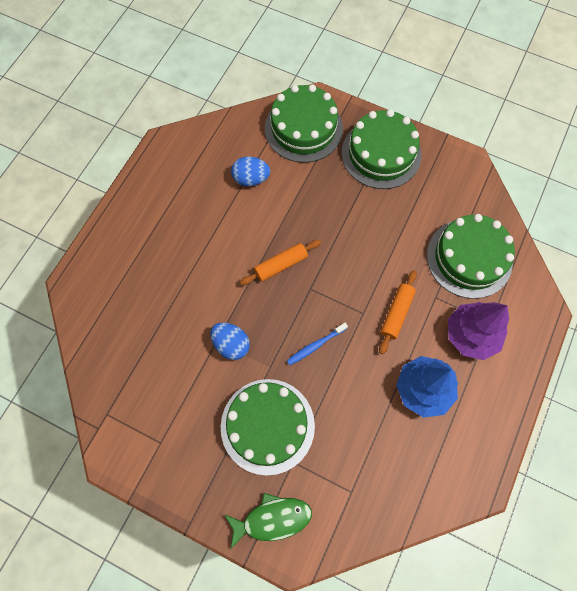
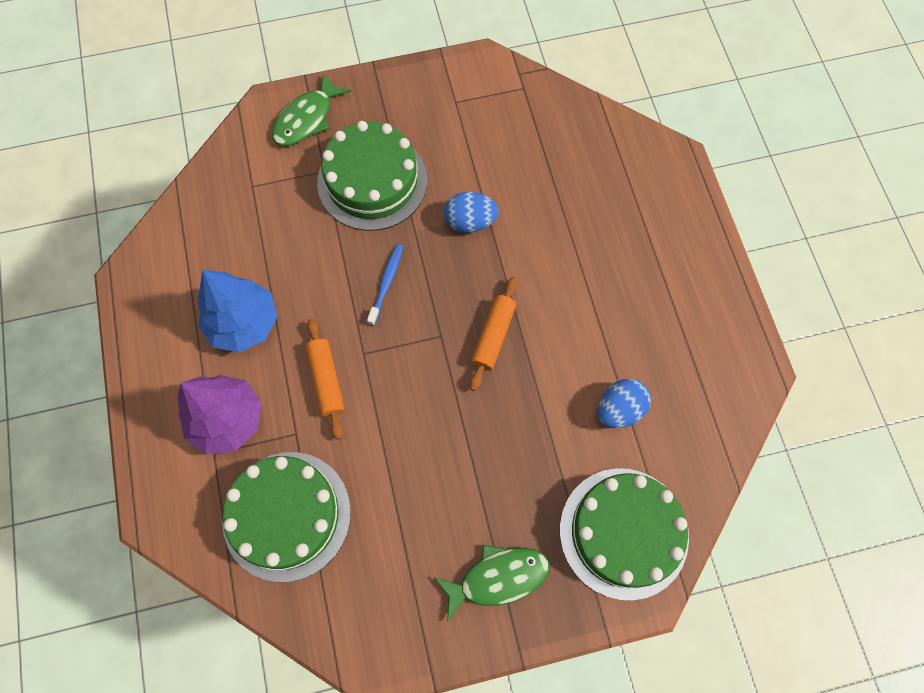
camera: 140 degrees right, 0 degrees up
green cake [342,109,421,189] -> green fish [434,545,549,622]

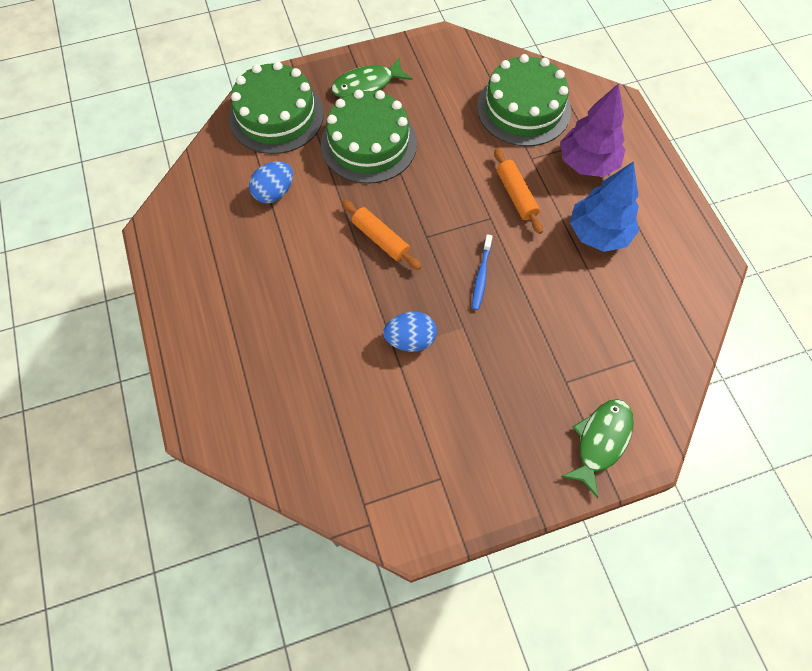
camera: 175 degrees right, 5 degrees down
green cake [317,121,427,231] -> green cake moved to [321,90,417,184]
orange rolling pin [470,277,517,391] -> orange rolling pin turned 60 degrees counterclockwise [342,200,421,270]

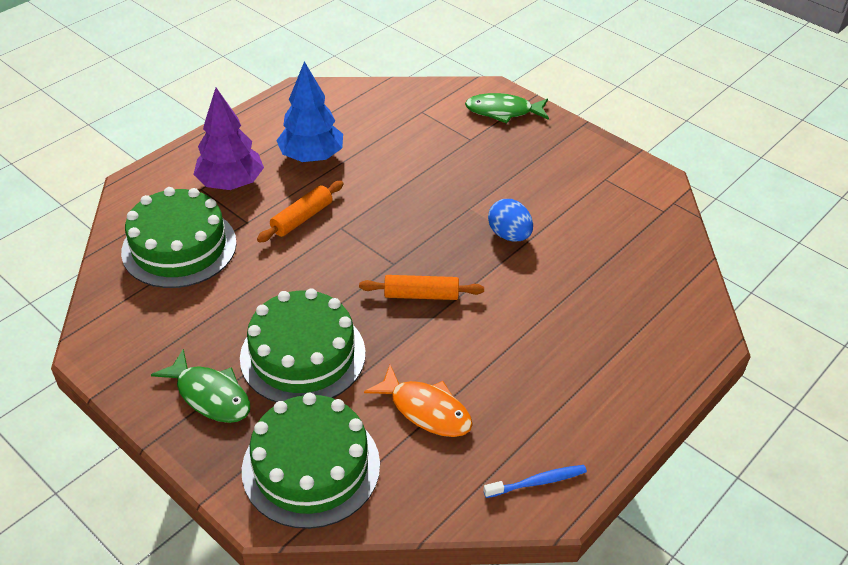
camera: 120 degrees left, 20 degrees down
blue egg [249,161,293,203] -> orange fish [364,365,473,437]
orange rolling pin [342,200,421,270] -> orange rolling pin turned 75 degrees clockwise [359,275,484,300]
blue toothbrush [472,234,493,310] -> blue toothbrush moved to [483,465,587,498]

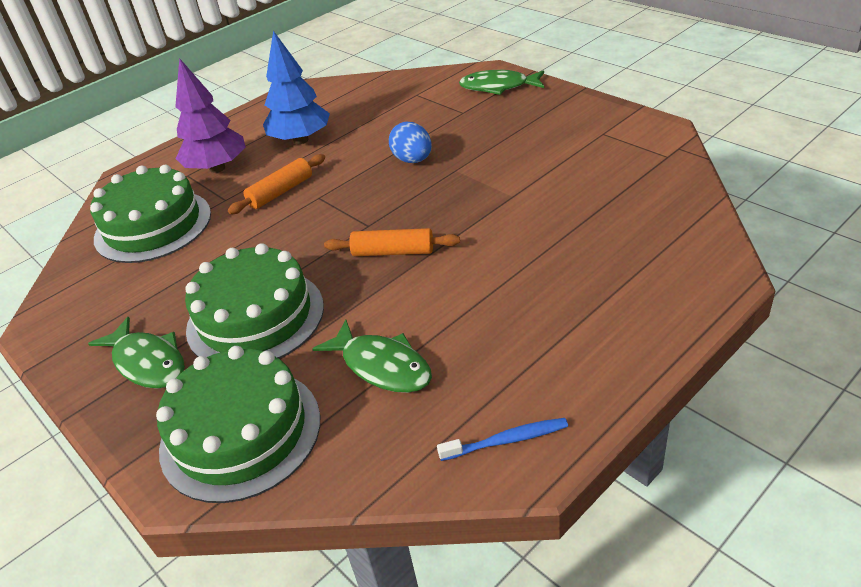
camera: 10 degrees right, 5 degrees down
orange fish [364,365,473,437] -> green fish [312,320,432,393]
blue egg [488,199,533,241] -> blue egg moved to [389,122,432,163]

========================

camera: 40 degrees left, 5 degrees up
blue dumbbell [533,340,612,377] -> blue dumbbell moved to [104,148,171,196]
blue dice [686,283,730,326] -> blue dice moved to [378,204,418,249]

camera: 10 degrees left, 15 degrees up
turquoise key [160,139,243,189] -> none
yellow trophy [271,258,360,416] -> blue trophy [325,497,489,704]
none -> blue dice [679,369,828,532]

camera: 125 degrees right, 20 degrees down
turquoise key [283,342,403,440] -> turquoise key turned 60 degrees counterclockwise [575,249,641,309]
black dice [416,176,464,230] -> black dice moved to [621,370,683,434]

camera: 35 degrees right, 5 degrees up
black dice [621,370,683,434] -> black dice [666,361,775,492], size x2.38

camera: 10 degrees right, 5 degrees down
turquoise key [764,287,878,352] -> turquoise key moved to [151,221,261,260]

========================

**Work required:** Search the data for "dice". Copy every matching line.

**Output of the task:**
blue dice [686,283,730,326] -> blue dice moved to [378,204,418,249]
none -> blue dice [679,369,828,532]
black dice [416,176,464,230] -> black dice moved to [621,370,683,434]
black dice [621,370,683,434] -> black dice [666,361,775,492], size x2.38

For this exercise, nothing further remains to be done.